_Problem description_
Transcribe nothing except the lines below that run from the one with "red tile E8:F9 level 1 -> none" to the one with "red brick A6", ends included, and do not copy any picture.

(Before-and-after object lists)

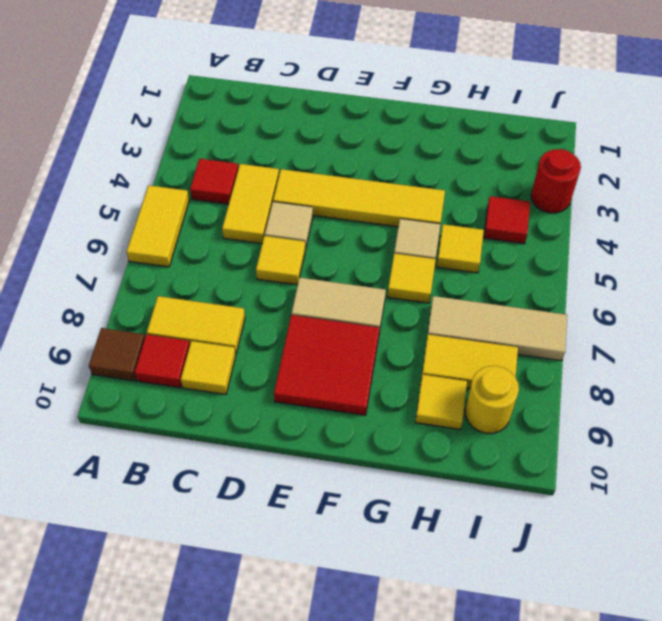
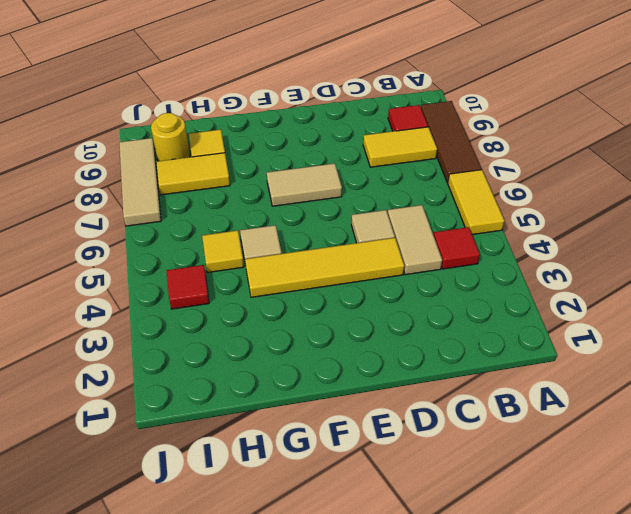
brown tile A9 level 1 -> brown tile A7:A9 level 1
yellow tile C4:C5 level 1 -> tan tile C4:C5 level 1
yellow tile C9 level 1 -> none
yellow tile D6 level 1 -> none
red tile E8:F9 level 1 -> none
yellow tile G6 level 1 -> none
tan tile H7:J7 level 1 -> tan tile J7:J9 level 1
red round brick J3 level 1 -> none

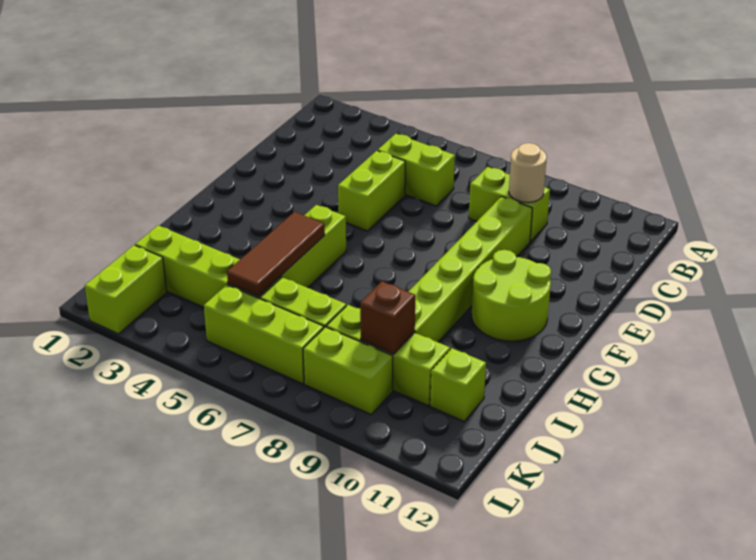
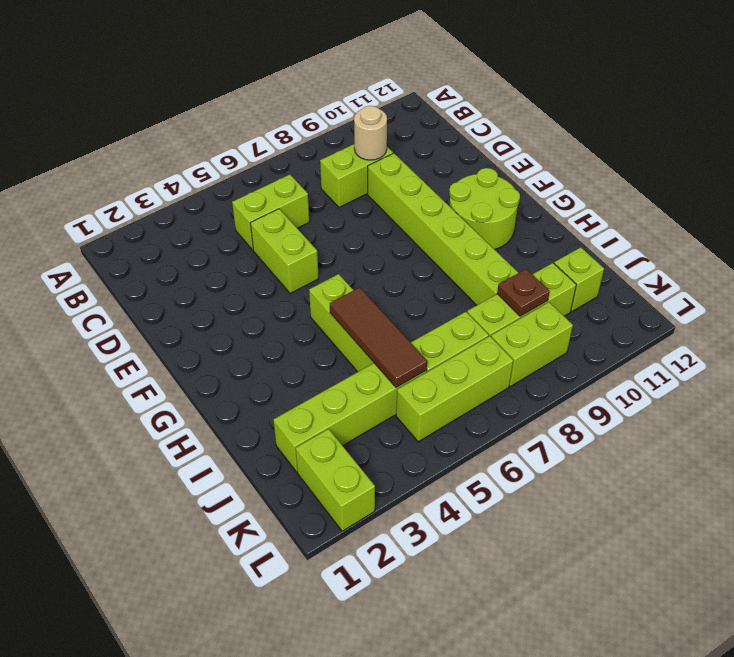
brown brick J9 level 2 -> brown plate J9 level 2

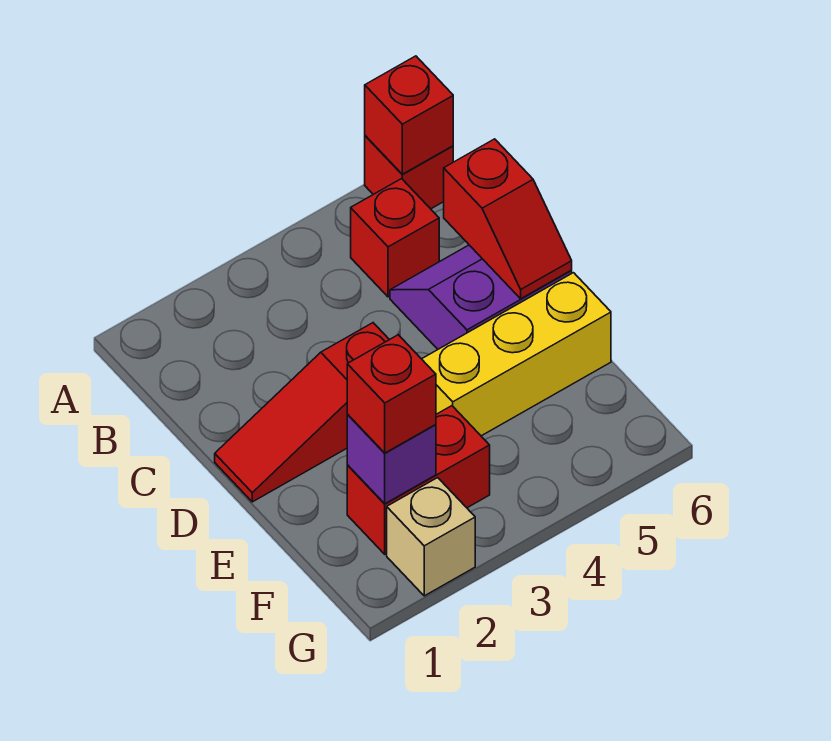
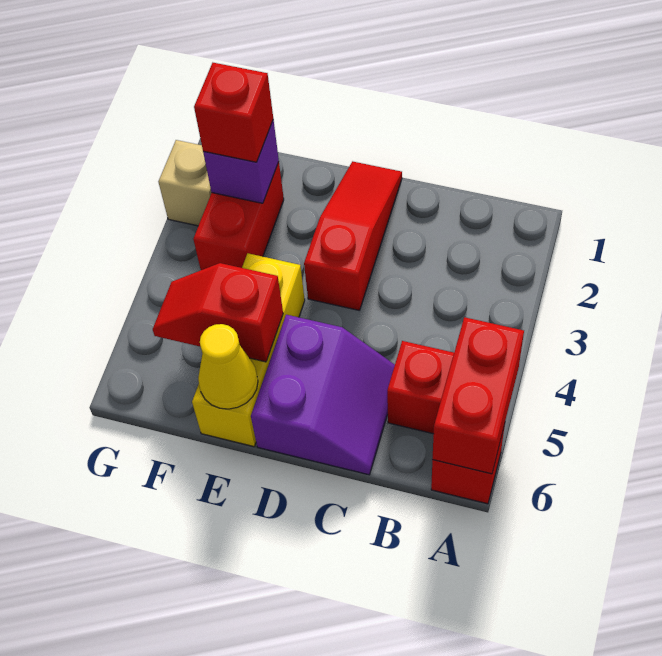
red brick A6 level 2 -> red brick A5:A6 level 2
red slope C6:D6 level 2 top C -> red slope E5:F5 level 2 top E
none -> yellow cone E6 level 2

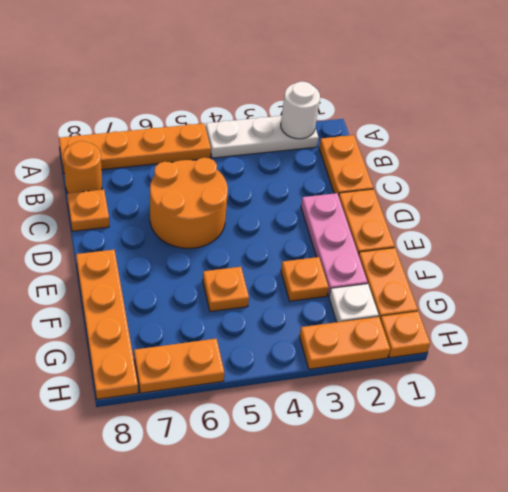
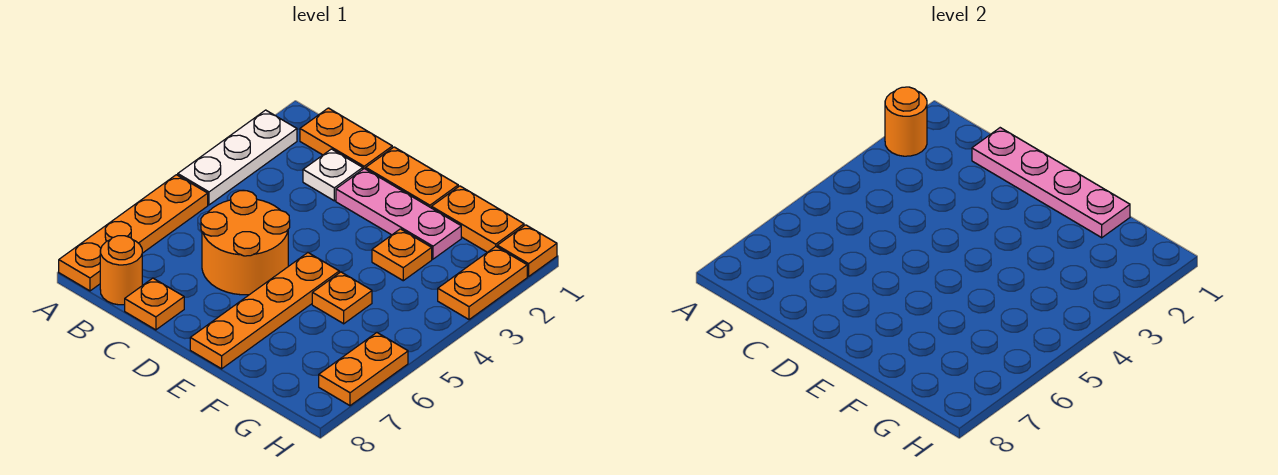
white round brick A2 level 2 -> orange round brick A2 level 2
none -> pink plate C1:F1 level 2
orange plate E8:H8 level 1 -> orange plate E5:E8 level 1
white plate G2 level 1 -> white plate C2 level 1

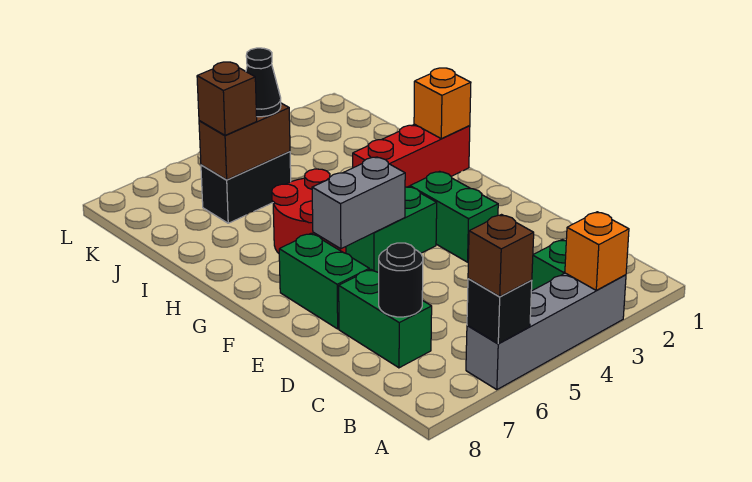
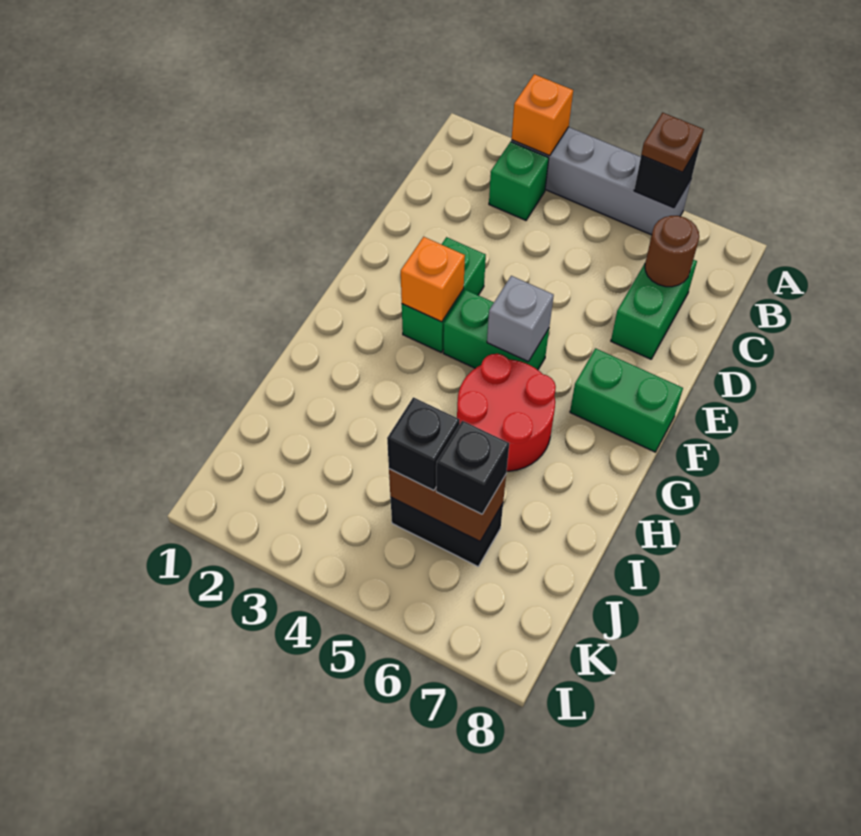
brown brick A6 level 3 -> brown plate A6 level 3
black round brick C7 level 2 -> brown round brick C7 level 2
green brick E7:F7 level 1 -> green brick F7:F8 level 1
grey brick F5:F6 level 2 -> grey brick F5 level 2
red brick H1:H3 level 1 -> none
orange brick H1 level 2 -> orange brick F3 level 2
black cone J5 level 3 -> black brick J5 level 3
brown brick J6 level 3 -> black brick J6 level 3

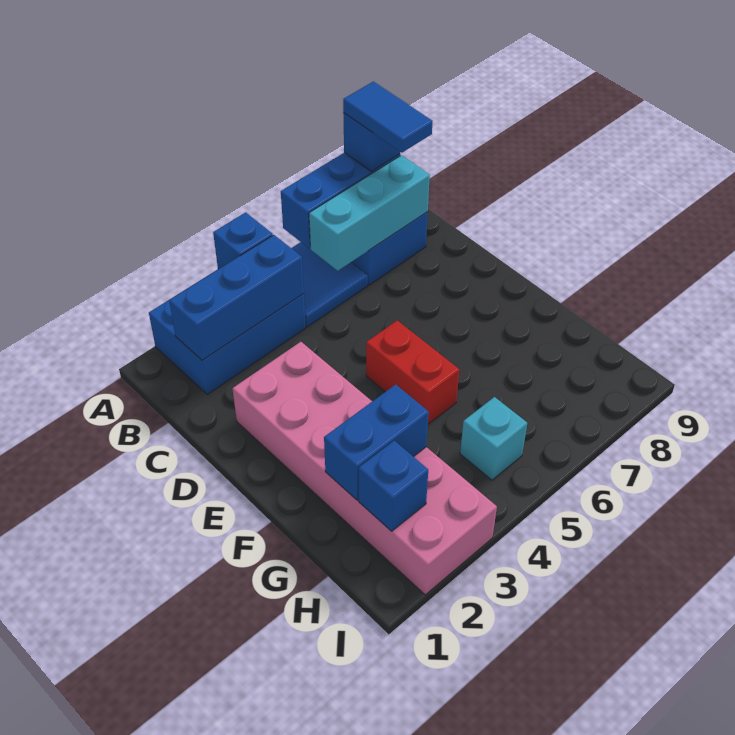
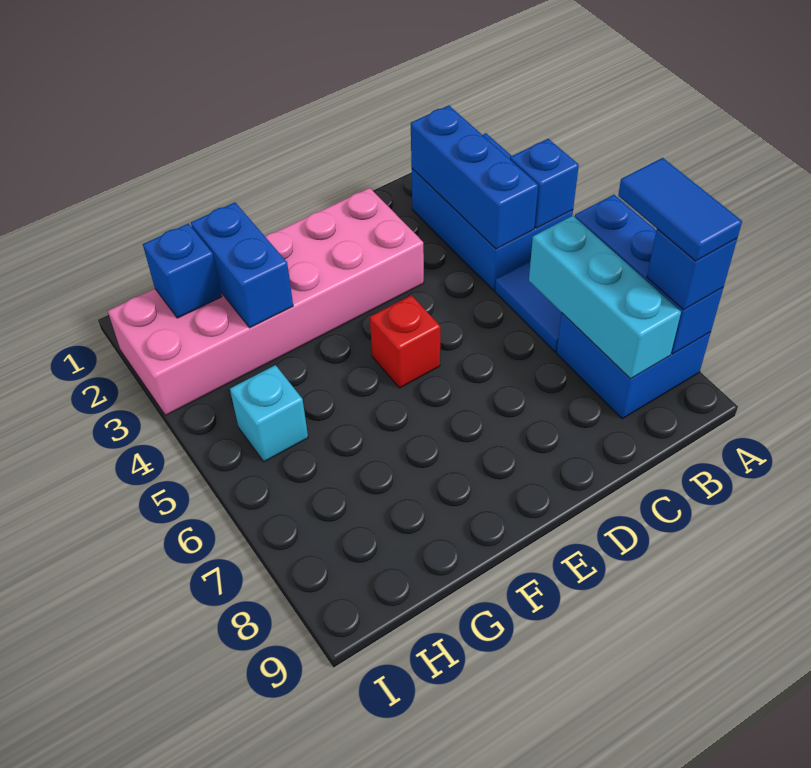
blue tile A8:B8 level 4 -> blue tile A7:A8 level 4
red brick E5:F5 level 1 -> red brick E5 level 1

_Written answer_
red tile E8:F9 level 1 -> none
yellow tile G6 level 1 -> none
tan tile H7:J7 level 1 -> tan tile J7:J9 level 1
red round brick J3 level 1 -> none

brown brick J9 level 2 -> brown plate J9 level 2

red brick A6 level 2 -> red brick A5:A6 level 2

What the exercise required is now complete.